**ABOUT THIS TASK**
Only these lines, please: the first one of the records through the one containing "purple dumbbell [490,225,525,288]", retyped exactly, both ends included and pictures omitted.

[Records from a data source]
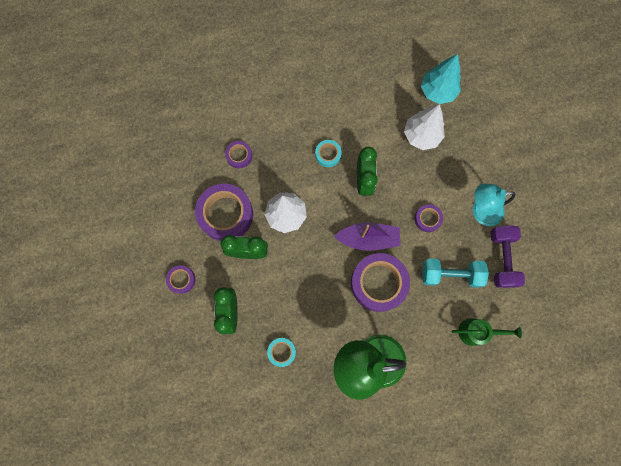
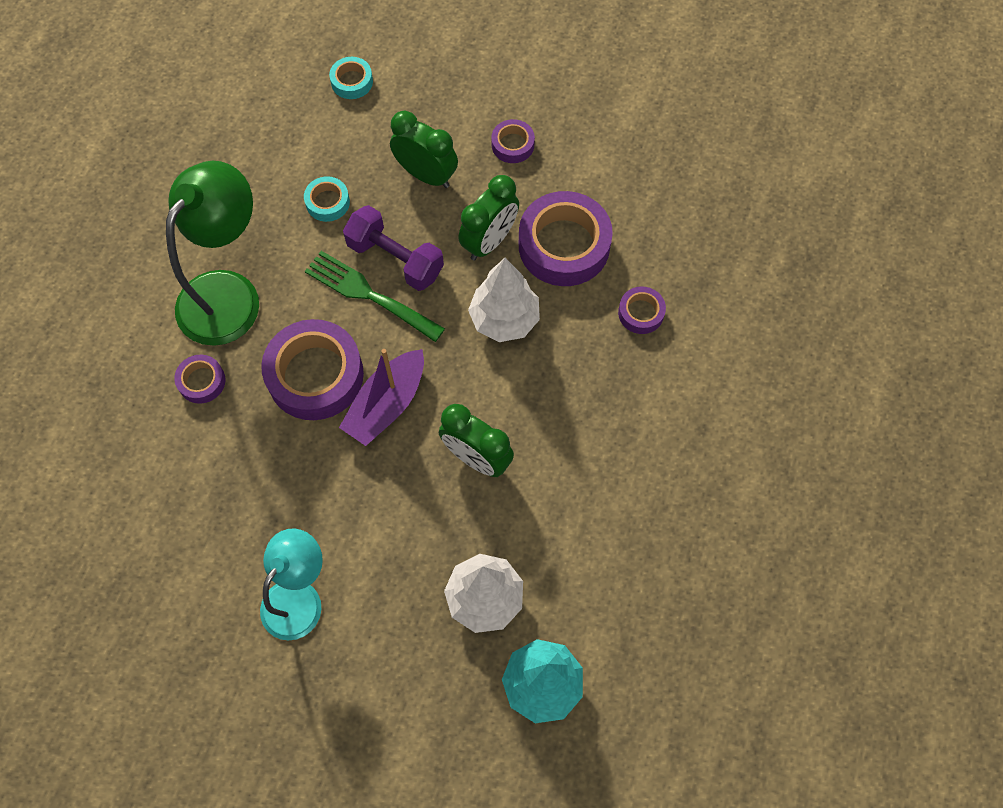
camera: 125 degrees right, 10 degrees down
turquoise tape [315,140,342,167] -> turquoise tape moved to [329,57,373,99]
purple tape [415,204,443,232] -> purple tape moved to [174,355,226,404]
turquoise dumbbell [422,259,489,287] -> none
green watering can [452,318,522,346] -> none
purple dumbbell [490,225,525,288] -> purple dumbbell moved to [343,205,444,291]
none -> green fork [305,251,445,342]

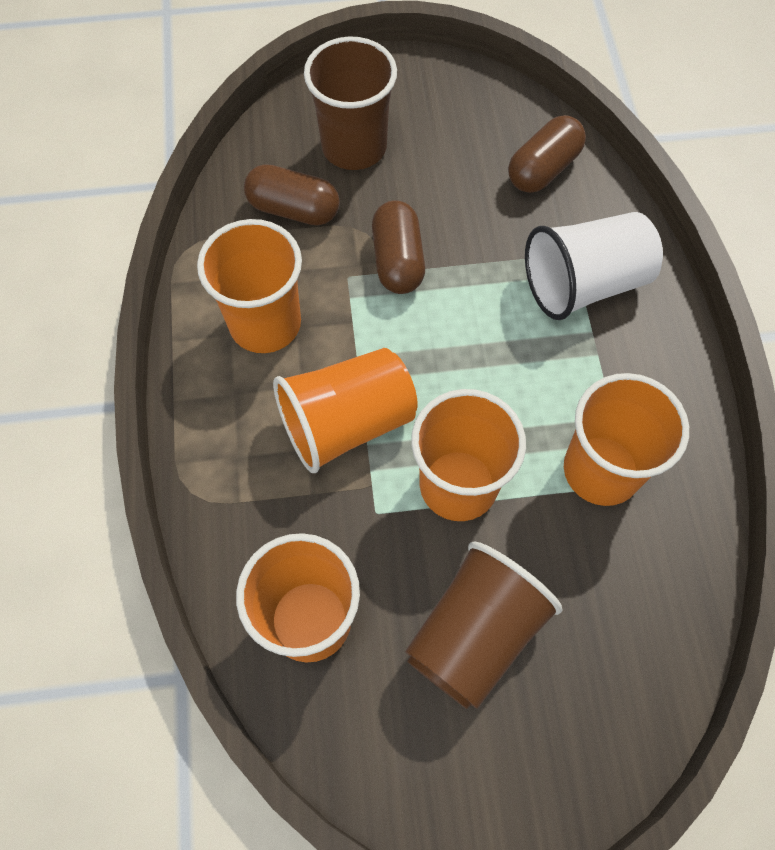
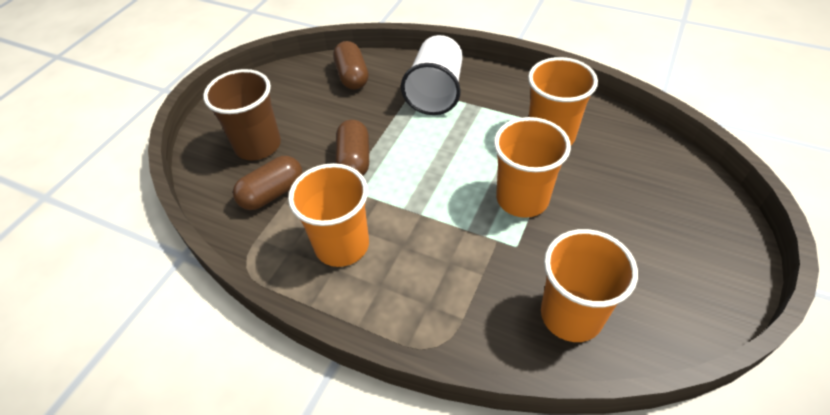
camera: 55 degrees left, 15 degrees down
orange cup [273,348,418,473] -> none
brown capsule [372,200,425,294] -> brown capsule turned 60 degrees clockwise [335,120,369,176]
brown cup [405,542,562,709] -> none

**SOLUTION TO THE EXERCISE**
camera: 125 degrees right, 10 degrees down
turquoise tape [315,140,342,167] -> turquoise tape moved to [329,57,373,99]
purple tape [415,204,443,232] -> purple tape moved to [174,355,226,404]
turquoise dumbbell [422,259,489,287] -> none
green watering can [452,318,522,346] -> none
purple dumbbell [490,225,525,288] -> purple dumbbell moved to [343,205,444,291]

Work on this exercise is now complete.